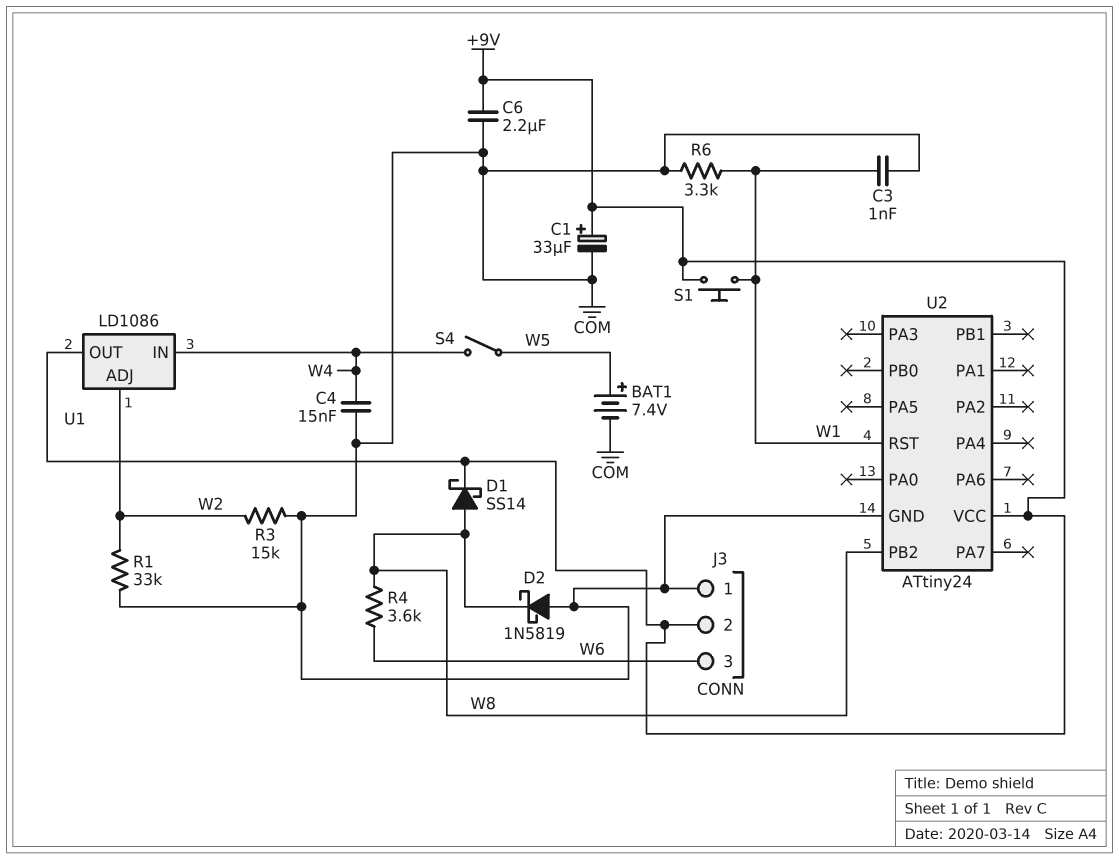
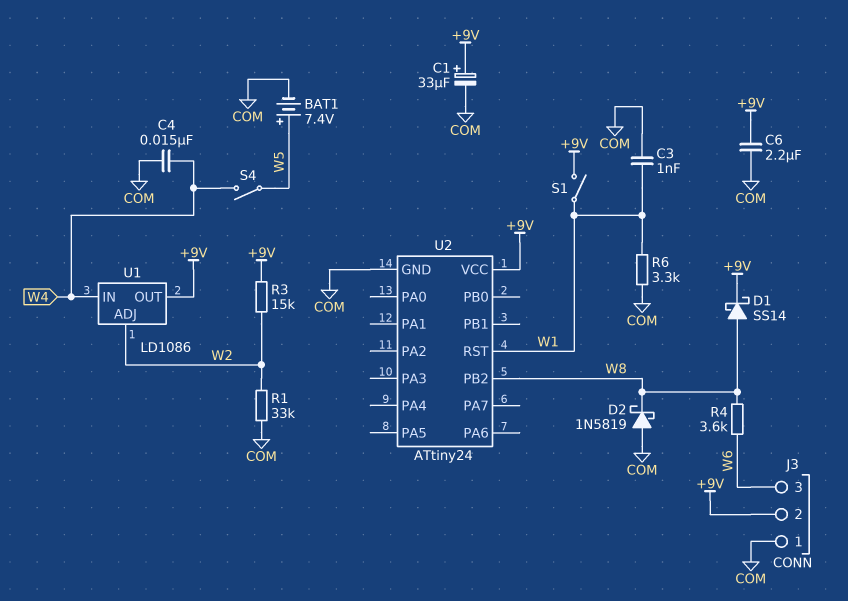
R3: 15k (COM, W2) -> 15k (+9V, W2)
S1: button (+9V, W1) -> switch (+9V, W1)

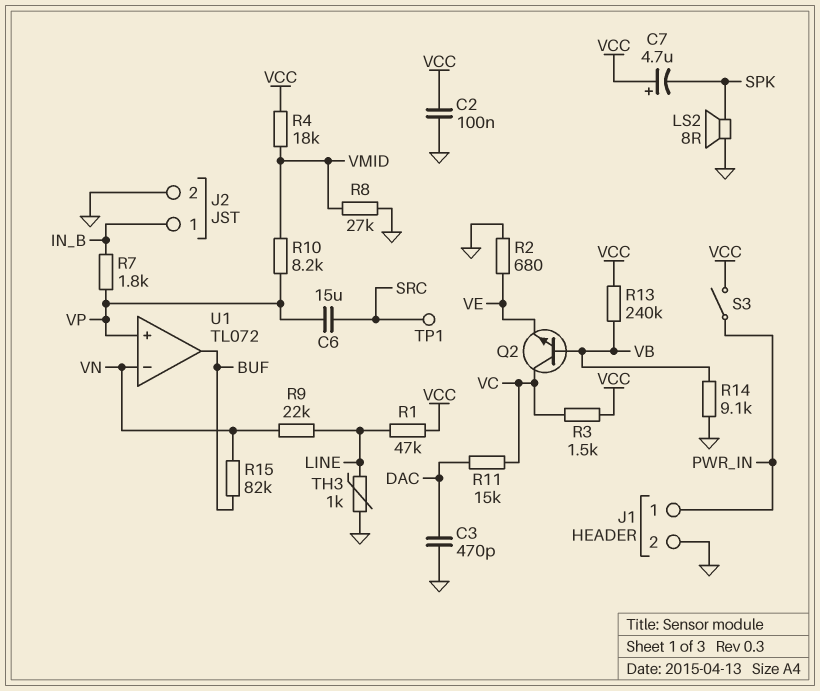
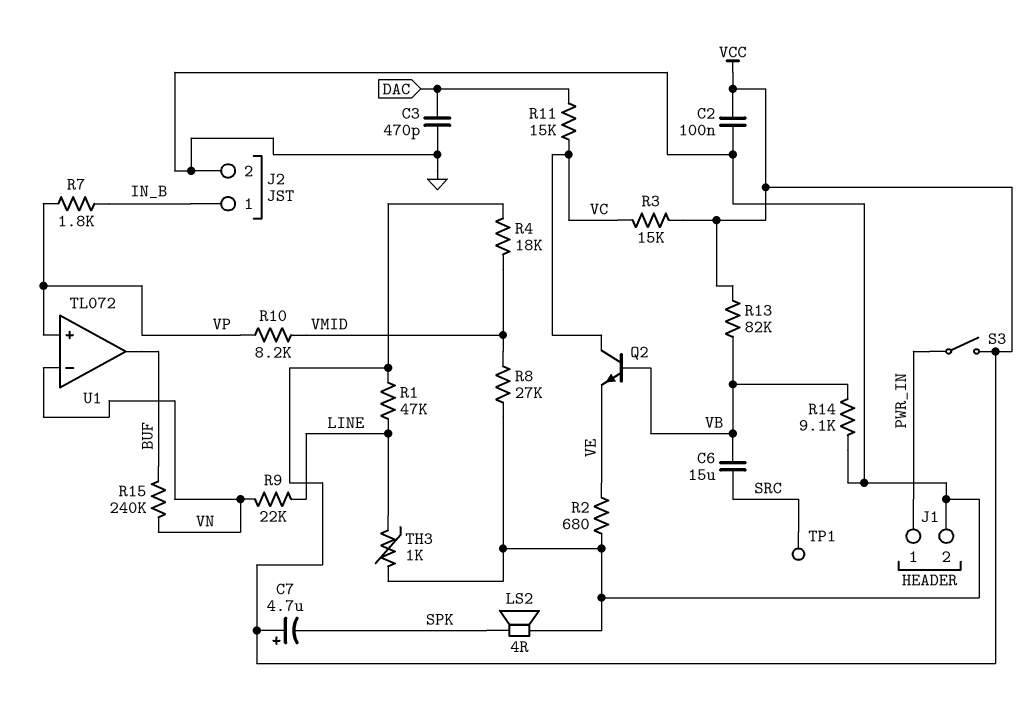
C6: 15uF (SRC, VP) -> 15uF (SRC, VB)
LS2: speaker 8R (GND, SPK) -> speaker 4R (GND, SPK)
R3: 1.5k (VC, VCC) -> 15k (VC, VCC)
R13: 240k (VB, VCC) -> 82k (VB, VCC)
R15: 82k (BUF, VN) -> 240k (BUF, VN)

----------------

▶ PROBLEM DESCRIPTION
In your copy of the records above, include every line exactly but no pictures.

▶ RESPONSE TO THE TASK
R3: 15k (COM, W2) -> 15k (+9V, W2)
S1: button (+9V, W1) -> switch (+9V, W1)

C6: 15uF (SRC, VP) -> 15uF (SRC, VB)
LS2: speaker 8R (GND, SPK) -> speaker 4R (GND, SPK)
R3: 1.5k (VC, VCC) -> 15k (VC, VCC)
R13: 240k (VB, VCC) -> 82k (VB, VCC)
R15: 82k (BUF, VN) -> 240k (BUF, VN)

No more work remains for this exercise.